→ Modification records:
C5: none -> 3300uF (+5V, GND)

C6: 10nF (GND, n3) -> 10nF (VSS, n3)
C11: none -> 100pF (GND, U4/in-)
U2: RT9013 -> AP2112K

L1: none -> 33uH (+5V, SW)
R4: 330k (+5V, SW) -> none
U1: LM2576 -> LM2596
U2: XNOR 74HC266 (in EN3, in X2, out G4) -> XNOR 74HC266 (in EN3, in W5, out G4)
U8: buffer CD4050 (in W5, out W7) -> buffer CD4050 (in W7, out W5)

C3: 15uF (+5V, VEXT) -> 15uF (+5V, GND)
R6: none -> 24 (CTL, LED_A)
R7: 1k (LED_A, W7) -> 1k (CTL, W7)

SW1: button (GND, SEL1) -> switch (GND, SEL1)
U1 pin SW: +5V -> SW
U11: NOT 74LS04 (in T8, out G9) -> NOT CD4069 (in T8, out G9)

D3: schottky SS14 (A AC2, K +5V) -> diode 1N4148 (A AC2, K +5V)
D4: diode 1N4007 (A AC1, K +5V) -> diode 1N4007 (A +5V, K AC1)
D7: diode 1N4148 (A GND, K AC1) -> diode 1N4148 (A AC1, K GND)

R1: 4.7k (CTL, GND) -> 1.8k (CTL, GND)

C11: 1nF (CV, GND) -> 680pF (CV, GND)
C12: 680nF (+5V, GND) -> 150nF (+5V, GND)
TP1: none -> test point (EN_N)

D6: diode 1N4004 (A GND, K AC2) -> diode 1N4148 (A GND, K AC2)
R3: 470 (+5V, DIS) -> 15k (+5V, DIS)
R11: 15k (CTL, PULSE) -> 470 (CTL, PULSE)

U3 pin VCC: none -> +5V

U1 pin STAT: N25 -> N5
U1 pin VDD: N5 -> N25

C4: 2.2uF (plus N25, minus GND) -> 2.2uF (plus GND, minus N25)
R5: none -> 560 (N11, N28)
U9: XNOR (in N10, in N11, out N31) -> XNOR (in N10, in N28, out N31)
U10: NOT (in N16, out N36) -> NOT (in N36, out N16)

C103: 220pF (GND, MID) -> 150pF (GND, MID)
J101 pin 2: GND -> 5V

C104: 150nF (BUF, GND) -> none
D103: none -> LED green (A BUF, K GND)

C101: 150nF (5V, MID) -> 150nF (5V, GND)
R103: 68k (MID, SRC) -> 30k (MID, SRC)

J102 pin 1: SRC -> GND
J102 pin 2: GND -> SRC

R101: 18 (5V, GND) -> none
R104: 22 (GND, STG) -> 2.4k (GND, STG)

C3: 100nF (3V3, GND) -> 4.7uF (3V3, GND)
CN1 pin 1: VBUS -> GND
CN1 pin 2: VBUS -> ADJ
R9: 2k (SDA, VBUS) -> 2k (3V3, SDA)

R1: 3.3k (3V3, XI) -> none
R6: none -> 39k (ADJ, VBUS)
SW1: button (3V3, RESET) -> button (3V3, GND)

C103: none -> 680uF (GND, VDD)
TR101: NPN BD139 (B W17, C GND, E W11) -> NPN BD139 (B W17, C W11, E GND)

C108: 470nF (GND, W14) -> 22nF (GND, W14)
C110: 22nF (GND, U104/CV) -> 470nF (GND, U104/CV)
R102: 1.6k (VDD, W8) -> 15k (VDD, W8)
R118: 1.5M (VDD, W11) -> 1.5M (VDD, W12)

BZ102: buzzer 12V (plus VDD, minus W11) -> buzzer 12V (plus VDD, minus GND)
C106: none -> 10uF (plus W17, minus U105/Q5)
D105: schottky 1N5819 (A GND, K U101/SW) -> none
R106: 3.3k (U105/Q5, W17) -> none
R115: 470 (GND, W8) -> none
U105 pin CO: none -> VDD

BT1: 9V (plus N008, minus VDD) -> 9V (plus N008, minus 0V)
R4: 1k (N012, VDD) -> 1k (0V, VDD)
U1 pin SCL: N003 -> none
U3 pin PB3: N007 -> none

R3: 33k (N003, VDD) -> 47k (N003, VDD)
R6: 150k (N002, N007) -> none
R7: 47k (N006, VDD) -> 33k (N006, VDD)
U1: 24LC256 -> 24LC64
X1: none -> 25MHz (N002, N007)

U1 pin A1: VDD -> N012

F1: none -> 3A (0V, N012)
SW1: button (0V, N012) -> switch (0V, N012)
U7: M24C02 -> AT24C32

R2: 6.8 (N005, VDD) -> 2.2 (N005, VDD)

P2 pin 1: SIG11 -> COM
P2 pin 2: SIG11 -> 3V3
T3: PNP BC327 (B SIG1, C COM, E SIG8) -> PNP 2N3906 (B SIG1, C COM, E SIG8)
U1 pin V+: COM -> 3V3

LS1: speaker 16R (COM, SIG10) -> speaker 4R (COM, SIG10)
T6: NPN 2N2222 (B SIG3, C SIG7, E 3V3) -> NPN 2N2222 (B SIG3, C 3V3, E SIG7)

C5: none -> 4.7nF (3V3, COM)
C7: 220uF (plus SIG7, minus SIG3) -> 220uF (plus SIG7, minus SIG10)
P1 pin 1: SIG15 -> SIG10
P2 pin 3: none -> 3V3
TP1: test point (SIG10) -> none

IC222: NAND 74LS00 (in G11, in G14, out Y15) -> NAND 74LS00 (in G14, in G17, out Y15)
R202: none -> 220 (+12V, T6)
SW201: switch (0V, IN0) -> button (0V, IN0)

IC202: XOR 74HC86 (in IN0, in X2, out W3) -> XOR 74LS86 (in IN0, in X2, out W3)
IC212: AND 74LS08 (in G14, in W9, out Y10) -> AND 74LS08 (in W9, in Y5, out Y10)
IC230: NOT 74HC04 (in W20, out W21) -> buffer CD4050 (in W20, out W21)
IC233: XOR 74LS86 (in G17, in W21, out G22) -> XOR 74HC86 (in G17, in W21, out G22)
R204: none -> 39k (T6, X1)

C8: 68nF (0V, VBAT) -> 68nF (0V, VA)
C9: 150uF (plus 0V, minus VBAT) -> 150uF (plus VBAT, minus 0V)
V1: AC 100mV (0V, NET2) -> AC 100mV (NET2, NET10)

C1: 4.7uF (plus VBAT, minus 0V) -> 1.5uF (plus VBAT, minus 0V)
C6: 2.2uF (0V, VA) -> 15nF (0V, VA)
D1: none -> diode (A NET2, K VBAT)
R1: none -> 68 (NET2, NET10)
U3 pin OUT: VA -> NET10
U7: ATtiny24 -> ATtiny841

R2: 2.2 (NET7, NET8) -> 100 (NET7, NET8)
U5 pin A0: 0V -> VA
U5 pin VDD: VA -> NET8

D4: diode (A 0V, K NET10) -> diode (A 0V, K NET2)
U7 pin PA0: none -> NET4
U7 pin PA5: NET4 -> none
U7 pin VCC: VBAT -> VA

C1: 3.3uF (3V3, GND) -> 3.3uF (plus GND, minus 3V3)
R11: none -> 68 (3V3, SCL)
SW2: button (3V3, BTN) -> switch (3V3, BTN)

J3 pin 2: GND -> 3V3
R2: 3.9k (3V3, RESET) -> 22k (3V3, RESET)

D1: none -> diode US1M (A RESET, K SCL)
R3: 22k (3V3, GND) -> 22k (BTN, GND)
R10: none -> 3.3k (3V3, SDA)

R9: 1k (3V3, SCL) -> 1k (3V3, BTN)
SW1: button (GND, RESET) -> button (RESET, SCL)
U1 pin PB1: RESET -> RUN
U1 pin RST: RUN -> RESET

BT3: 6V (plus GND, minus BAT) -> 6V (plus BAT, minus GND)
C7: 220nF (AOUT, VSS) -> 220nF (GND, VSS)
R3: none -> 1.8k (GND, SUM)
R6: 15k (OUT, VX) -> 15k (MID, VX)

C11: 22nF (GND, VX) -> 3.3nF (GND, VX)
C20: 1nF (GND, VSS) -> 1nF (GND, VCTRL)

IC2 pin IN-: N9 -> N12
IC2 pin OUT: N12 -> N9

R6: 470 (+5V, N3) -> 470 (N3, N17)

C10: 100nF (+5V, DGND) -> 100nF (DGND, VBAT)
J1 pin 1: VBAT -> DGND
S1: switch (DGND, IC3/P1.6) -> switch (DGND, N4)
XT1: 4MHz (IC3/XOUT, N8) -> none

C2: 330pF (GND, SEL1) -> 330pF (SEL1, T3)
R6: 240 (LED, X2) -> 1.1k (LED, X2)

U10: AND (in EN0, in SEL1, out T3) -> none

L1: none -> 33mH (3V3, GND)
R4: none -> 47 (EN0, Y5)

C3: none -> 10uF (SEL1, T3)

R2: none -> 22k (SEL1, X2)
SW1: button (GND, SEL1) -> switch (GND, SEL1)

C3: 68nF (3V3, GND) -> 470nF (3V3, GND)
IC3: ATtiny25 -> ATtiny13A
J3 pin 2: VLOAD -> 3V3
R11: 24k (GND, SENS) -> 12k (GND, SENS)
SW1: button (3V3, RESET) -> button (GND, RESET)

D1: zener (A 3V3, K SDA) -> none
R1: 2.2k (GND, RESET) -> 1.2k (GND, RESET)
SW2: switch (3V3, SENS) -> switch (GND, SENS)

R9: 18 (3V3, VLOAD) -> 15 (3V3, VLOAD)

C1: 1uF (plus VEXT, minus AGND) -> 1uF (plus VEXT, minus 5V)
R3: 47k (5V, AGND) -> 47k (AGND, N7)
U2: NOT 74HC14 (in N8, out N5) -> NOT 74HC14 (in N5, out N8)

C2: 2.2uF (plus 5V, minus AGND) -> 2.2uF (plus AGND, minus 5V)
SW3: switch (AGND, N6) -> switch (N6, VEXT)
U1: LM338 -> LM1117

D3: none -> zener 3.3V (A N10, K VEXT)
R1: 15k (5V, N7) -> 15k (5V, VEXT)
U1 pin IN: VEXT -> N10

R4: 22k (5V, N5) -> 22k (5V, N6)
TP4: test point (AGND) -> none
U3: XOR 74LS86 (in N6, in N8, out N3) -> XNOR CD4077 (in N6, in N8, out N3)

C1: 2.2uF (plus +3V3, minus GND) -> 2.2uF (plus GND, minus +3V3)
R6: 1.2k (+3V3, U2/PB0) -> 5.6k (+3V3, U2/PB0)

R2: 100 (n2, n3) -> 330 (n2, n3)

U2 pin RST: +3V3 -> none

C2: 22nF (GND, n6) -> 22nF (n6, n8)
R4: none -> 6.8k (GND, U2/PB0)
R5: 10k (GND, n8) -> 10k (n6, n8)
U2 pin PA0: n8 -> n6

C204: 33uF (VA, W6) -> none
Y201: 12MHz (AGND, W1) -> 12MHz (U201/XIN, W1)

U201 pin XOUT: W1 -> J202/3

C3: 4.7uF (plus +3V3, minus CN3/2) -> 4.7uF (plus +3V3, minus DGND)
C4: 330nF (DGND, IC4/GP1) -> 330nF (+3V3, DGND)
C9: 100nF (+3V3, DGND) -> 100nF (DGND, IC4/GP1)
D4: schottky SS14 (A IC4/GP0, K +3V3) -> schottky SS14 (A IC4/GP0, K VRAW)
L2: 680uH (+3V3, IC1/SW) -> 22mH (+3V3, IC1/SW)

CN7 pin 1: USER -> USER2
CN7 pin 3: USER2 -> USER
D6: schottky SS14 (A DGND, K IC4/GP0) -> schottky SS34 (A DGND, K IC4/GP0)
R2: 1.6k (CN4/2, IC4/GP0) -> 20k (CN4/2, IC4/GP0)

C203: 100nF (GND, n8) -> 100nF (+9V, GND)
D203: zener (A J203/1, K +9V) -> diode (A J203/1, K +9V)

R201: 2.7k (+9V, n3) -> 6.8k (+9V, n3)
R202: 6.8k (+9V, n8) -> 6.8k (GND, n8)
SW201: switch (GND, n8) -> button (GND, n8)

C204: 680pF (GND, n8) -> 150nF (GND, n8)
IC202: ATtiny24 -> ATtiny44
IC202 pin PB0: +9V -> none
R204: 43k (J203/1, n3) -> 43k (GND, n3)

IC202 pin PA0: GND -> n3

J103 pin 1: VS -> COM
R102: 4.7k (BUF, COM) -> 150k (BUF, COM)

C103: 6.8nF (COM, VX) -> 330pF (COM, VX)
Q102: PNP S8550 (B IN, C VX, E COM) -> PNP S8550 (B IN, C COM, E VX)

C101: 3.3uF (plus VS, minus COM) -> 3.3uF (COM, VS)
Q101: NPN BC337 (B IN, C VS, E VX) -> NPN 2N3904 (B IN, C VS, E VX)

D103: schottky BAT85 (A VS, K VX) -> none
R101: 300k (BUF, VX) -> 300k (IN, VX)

→ YOUR TASK: Among the records above, repeat exactly the line with "S1: switch (DGND, IC3/P1.6)", the line with "C1: 1uF (plus", and every line in between, and only those.

→ THE COMPLETED TASK:
S1: switch (DGND, IC3/P1.6) -> switch (DGND, N4)
XT1: 4MHz (IC3/XOUT, N8) -> none

C2: 330pF (GND, SEL1) -> 330pF (SEL1, T3)
R6: 240 (LED, X2) -> 1.1k (LED, X2)

U10: AND (in EN0, in SEL1, out T3) -> none

L1: none -> 33mH (3V3, GND)
R4: none -> 47 (EN0, Y5)

C3: none -> 10uF (SEL1, T3)

R2: none -> 22k (SEL1, X2)
SW1: button (GND, SEL1) -> switch (GND, SEL1)

C3: 68nF (3V3, GND) -> 470nF (3V3, GND)
IC3: ATtiny25 -> ATtiny13A
J3 pin 2: VLOAD -> 3V3
R11: 24k (GND, SENS) -> 12k (GND, SENS)
SW1: button (3V3, RESET) -> button (GND, RESET)

D1: zener (A 3V3, K SDA) -> none
R1: 2.2k (GND, RESET) -> 1.2k (GND, RESET)
SW2: switch (3V3, SENS) -> switch (GND, SENS)

R9: 18 (3V3, VLOAD) -> 15 (3V3, VLOAD)

C1: 1uF (plus VEXT, minus AGND) -> 1uF (plus VEXT, minus 5V)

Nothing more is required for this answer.